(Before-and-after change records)
◆ ◆ ◆ ◆

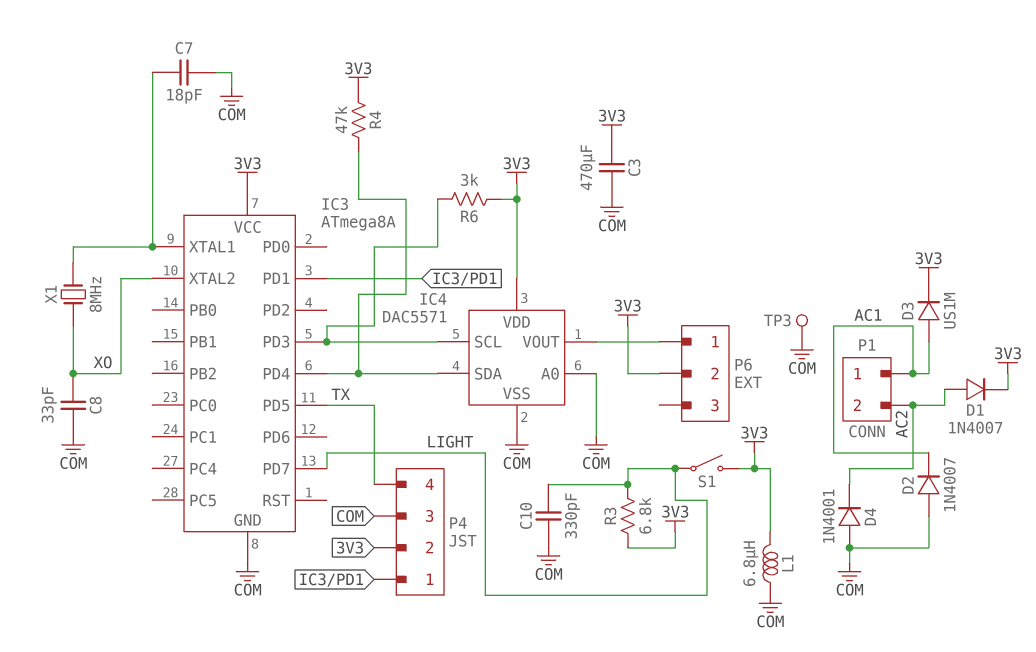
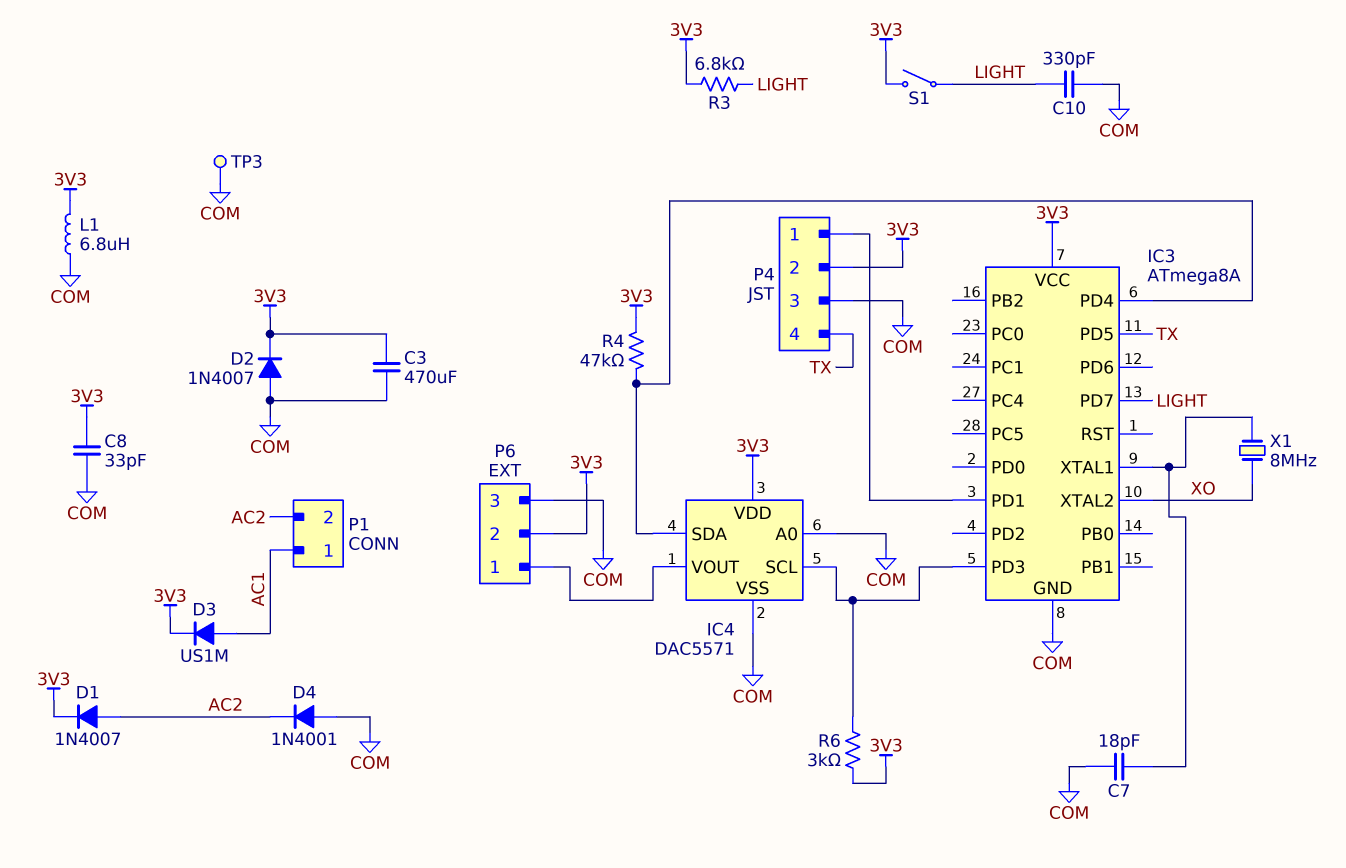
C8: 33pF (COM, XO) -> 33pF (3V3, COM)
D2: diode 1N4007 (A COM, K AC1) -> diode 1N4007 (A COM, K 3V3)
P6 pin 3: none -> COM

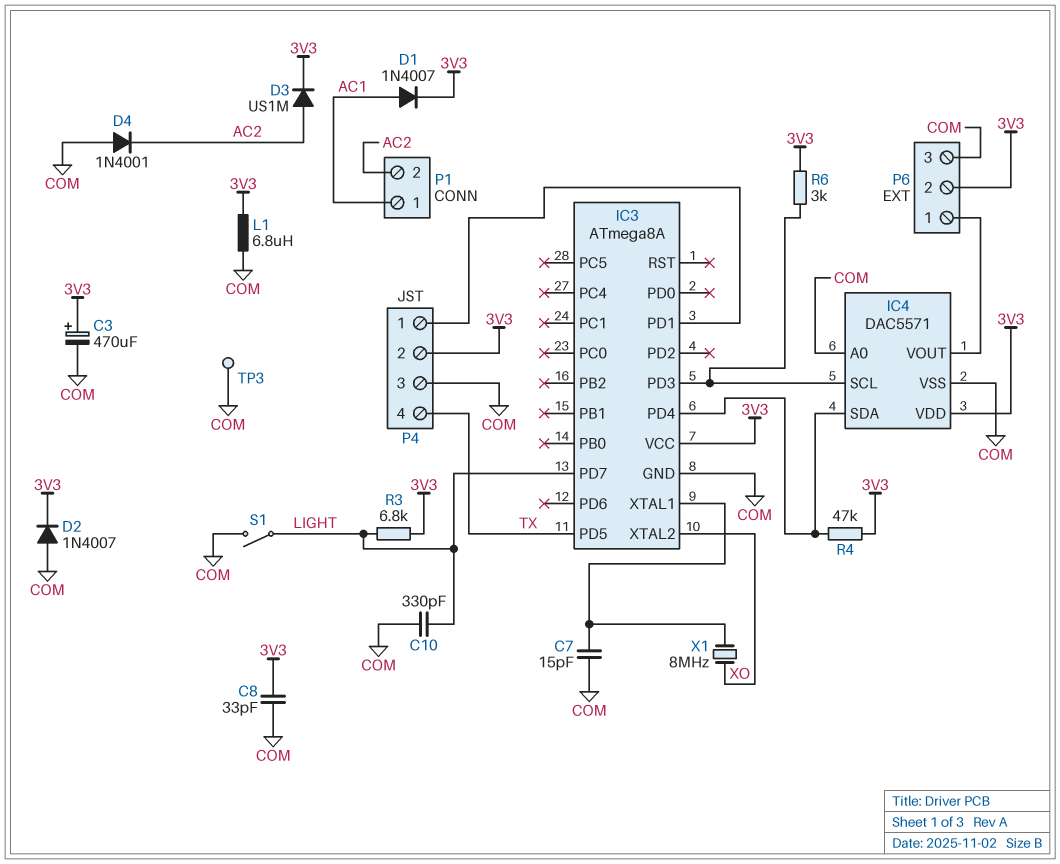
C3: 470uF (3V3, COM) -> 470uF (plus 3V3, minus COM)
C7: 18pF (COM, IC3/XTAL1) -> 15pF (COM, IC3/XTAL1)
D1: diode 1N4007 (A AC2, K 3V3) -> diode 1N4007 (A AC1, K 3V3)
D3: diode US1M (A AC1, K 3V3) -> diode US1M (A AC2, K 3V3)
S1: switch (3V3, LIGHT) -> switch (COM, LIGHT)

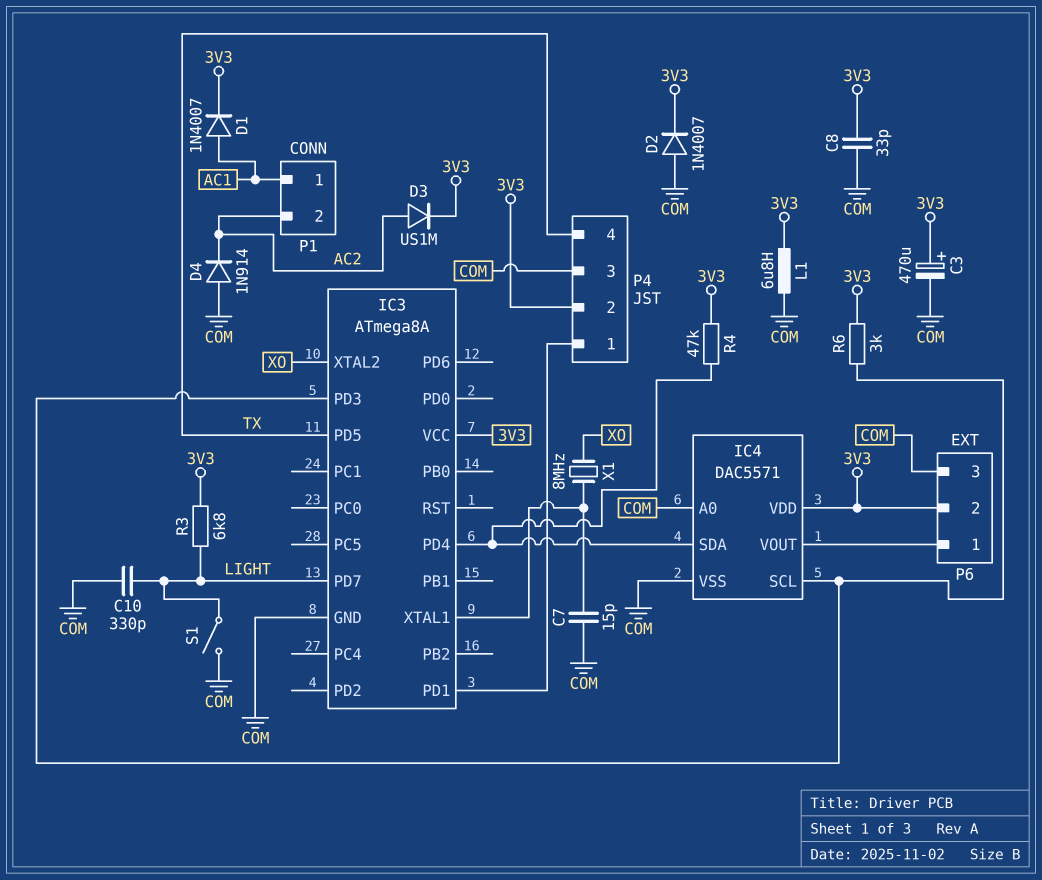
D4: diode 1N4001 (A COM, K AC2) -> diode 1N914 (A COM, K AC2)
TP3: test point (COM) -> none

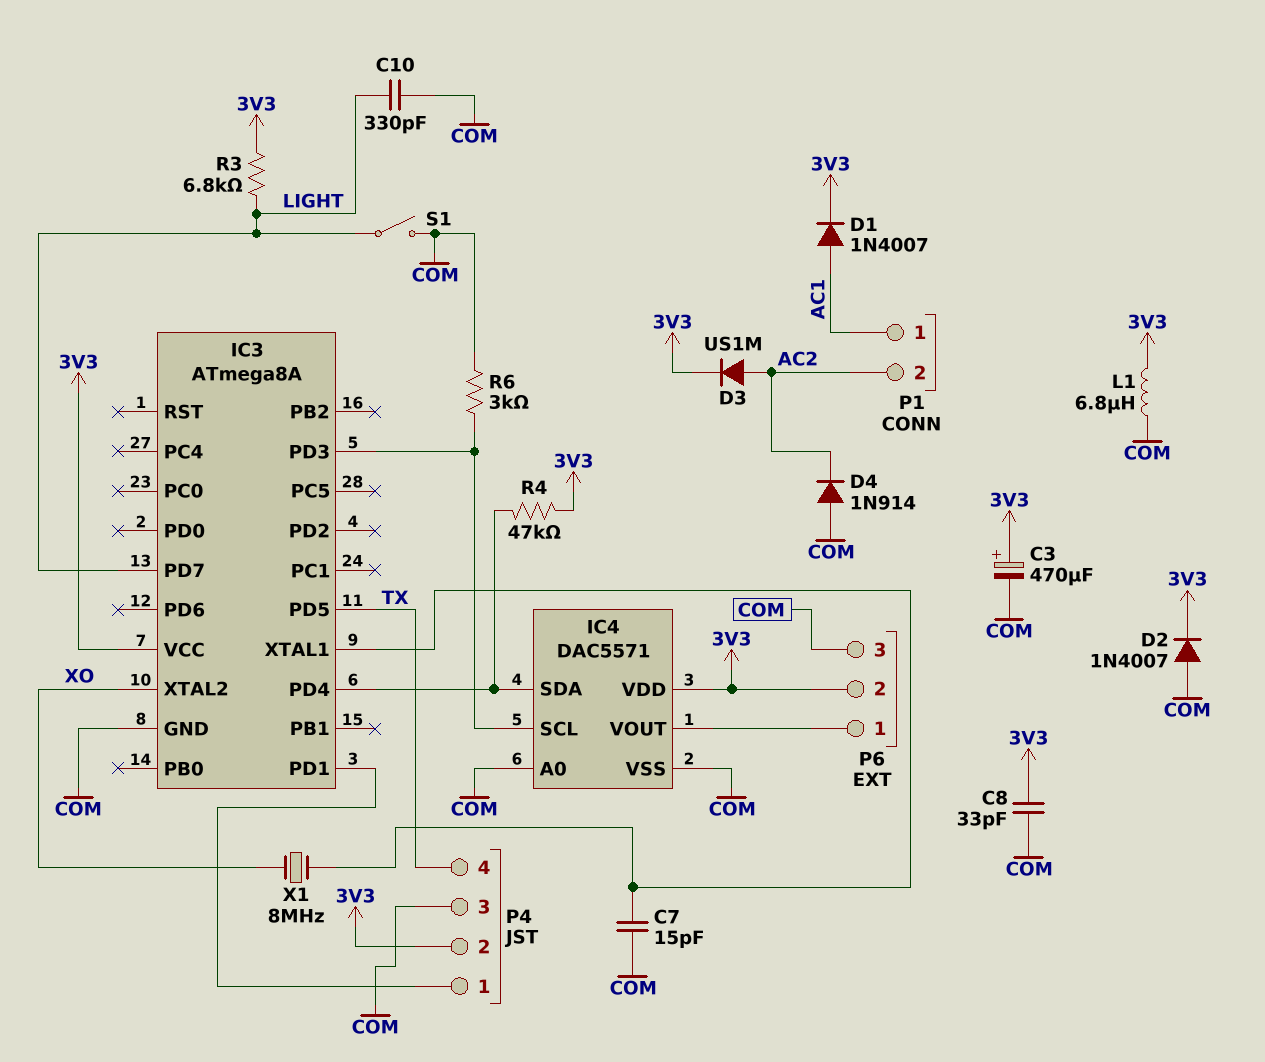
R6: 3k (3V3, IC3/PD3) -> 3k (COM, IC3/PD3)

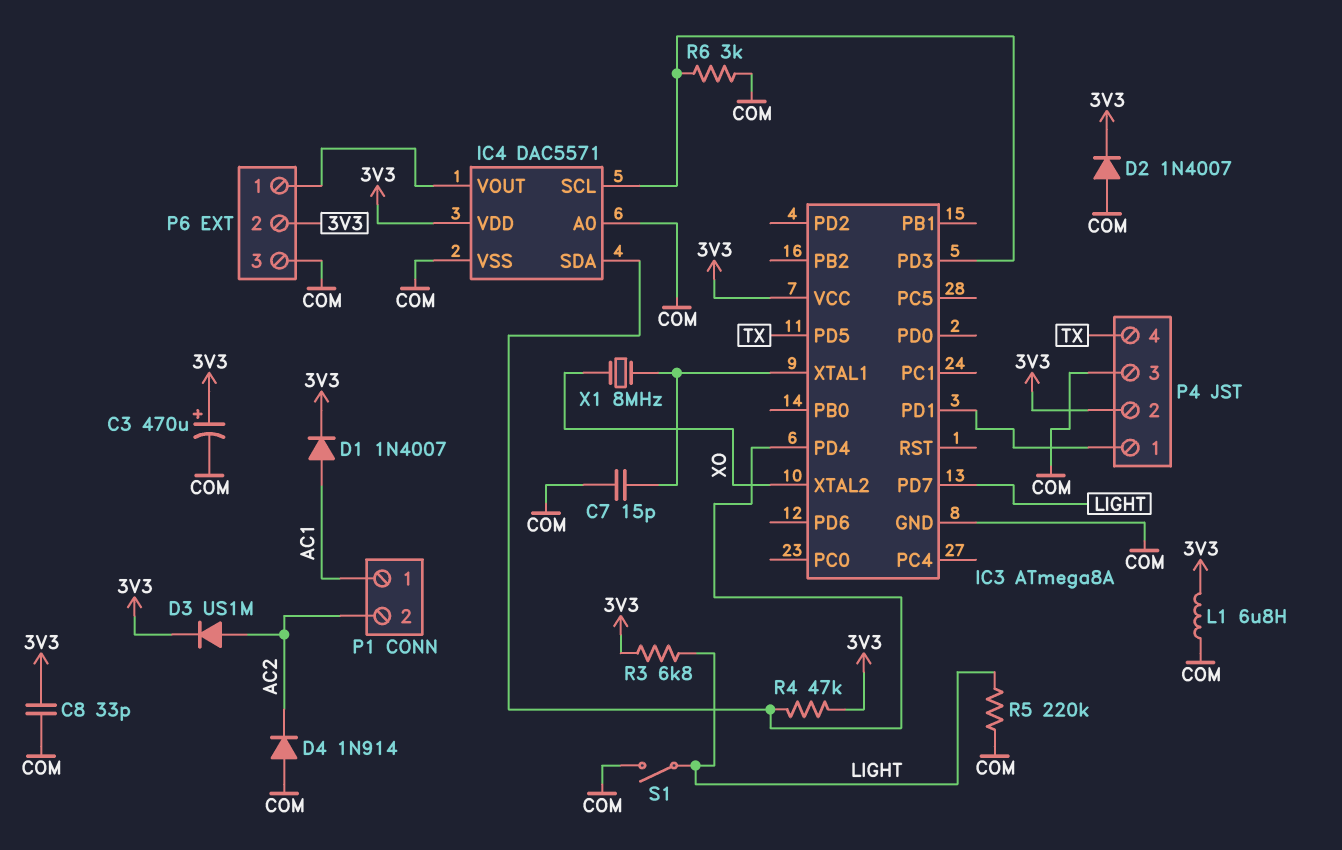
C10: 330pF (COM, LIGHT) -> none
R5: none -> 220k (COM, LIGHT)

◆ ◆ ◆ ◆

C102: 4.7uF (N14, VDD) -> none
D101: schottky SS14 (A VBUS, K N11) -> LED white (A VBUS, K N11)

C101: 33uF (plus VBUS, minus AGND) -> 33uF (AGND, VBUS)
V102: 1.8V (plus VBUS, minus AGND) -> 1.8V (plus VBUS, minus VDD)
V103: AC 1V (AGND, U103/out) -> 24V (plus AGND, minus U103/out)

◆ ◆ ◆ ◆

## Exercise
When copying from the data above, begin at the line containing "C8: 33pF (COM, XO) -> 33pF (3V3, COM)" and end at the line containing "R5: none -> 220k (COM, LIGHT)"; return those lines exactly and leave all pictures behind.

## Finished task
C8: 33pF (COM, XO) -> 33pF (3V3, COM)
D2: diode 1N4007 (A COM, K AC1) -> diode 1N4007 (A COM, K 3V3)
P6 pin 3: none -> COM

C3: 470uF (3V3, COM) -> 470uF (plus 3V3, minus COM)
C7: 18pF (COM, IC3/XTAL1) -> 15pF (COM, IC3/XTAL1)
D1: diode 1N4007 (A AC2, K 3V3) -> diode 1N4007 (A AC1, K 3V3)
D3: diode US1M (A AC1, K 3V3) -> diode US1M (A AC2, K 3V3)
S1: switch (3V3, LIGHT) -> switch (COM, LIGHT)

D4: diode 1N4001 (A COM, K AC2) -> diode 1N914 (A COM, K AC2)
TP3: test point (COM) -> none

R6: 3k (3V3, IC3/PD3) -> 3k (COM, IC3/PD3)

C10: 330pF (COM, LIGHT) -> none
R5: none -> 220k (COM, LIGHT)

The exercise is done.